----- THE RECORDS
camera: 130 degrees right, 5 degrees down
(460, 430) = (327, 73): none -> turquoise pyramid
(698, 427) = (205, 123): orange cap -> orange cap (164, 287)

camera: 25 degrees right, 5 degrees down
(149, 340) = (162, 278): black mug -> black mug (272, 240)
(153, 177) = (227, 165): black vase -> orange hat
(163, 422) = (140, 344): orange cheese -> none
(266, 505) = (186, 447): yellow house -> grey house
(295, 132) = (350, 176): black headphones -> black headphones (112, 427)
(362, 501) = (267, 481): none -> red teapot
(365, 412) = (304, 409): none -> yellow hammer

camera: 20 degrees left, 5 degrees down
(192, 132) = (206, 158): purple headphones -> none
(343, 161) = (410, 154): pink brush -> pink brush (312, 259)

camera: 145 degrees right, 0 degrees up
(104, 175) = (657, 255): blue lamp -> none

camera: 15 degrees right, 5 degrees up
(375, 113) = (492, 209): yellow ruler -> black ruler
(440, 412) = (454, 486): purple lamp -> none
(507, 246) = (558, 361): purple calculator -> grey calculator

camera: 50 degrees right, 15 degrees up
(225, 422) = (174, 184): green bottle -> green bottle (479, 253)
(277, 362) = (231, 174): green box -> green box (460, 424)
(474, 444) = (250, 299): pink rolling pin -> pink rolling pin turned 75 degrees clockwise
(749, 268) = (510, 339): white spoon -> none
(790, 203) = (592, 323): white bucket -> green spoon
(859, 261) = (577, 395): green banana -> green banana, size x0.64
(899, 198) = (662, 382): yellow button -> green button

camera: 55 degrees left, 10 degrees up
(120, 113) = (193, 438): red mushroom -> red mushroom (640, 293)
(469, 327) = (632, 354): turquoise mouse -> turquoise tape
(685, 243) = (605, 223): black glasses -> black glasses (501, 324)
----------
ASSIGNMENT: This exercise calls for repeating every line of the data exactly.

SOLUTION TO THIS PROBLEM:
camera: 130 degrees right, 5 degrees down
(460, 430) = (327, 73): none -> turquoise pyramid
(698, 427) = (205, 123): orange cap -> orange cap (164, 287)

camera: 25 degrees right, 5 degrees down
(149, 340) = (162, 278): black mug -> black mug (272, 240)
(153, 177) = (227, 165): black vase -> orange hat
(163, 422) = (140, 344): orange cheese -> none
(266, 505) = (186, 447): yellow house -> grey house
(295, 132) = (350, 176): black headphones -> black headphones (112, 427)
(362, 501) = (267, 481): none -> red teapot
(365, 412) = (304, 409): none -> yellow hammer

camera: 20 degrees left, 5 degrees down
(192, 132) = (206, 158): purple headphones -> none
(343, 161) = (410, 154): pink brush -> pink brush (312, 259)

camera: 145 degrees right, 0 degrees up
(104, 175) = (657, 255): blue lamp -> none

camera: 15 degrees right, 5 degrees up
(375, 113) = (492, 209): yellow ruler -> black ruler
(440, 412) = (454, 486): purple lamp -> none
(507, 246) = (558, 361): purple calculator -> grey calculator

camera: 50 degrees right, 15 degrees up
(225, 422) = (174, 184): green bottle -> green bottle (479, 253)
(277, 362) = (231, 174): green box -> green box (460, 424)
(474, 444) = (250, 299): pink rolling pin -> pink rolling pin turned 75 degrees clockwise
(749, 268) = (510, 339): white spoon -> none
(790, 203) = (592, 323): white bucket -> green spoon
(859, 261) = (577, 395): green banana -> green banana, size x0.64
(899, 198) = (662, 382): yellow button -> green button

camera: 55 degrees left, 10 degrees up
(120, 113) = (193, 438): red mushroom -> red mushroom (640, 293)
(469, 327) = (632, 354): turquoise mouse -> turquoise tape
(685, 243) = (605, 223): black glasses -> black glasses (501, 324)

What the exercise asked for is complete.